> [SUPPLIED INFORMATION]:

• • • • • • •

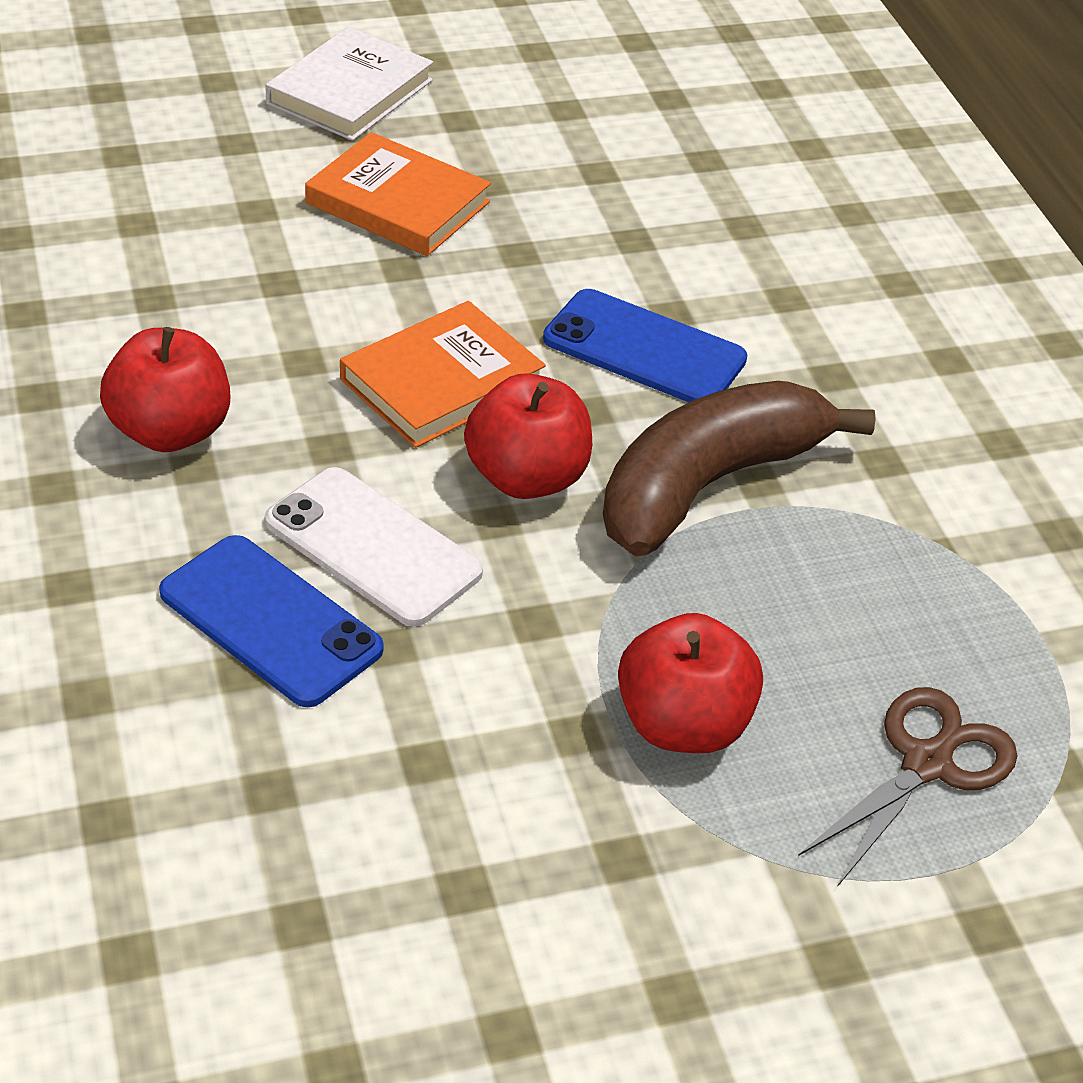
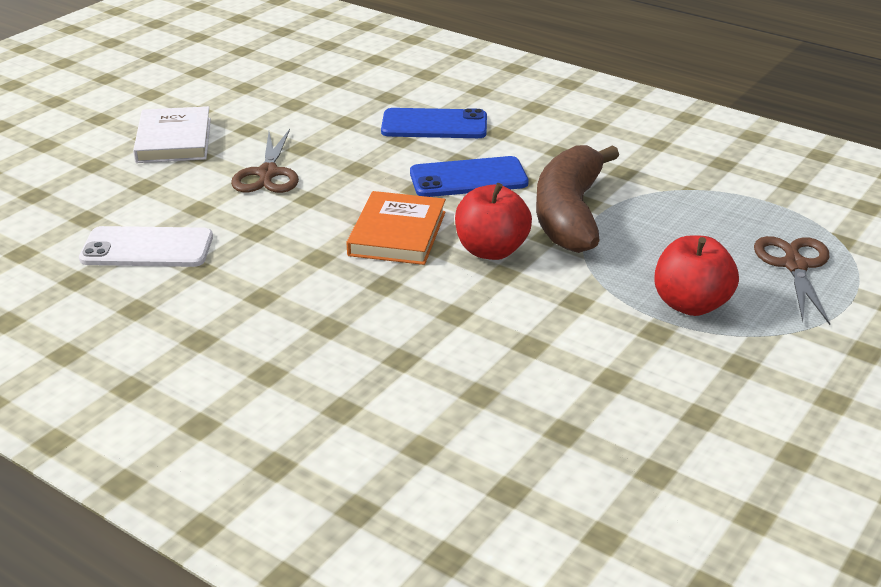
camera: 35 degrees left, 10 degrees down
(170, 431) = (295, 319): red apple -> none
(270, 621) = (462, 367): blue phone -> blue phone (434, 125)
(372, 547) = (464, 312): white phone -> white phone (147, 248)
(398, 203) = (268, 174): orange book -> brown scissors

• • • • • • •

> [ACTIVITY]: Write out the data again word for word, minus any images.

> [FINISHED EXERCISE]:
camera: 35 degrees left, 10 degrees down
(170, 431) = (295, 319): red apple -> none
(270, 621) = (462, 367): blue phone -> blue phone (434, 125)
(372, 547) = (464, 312): white phone -> white phone (147, 248)
(398, 203) = (268, 174): orange book -> brown scissors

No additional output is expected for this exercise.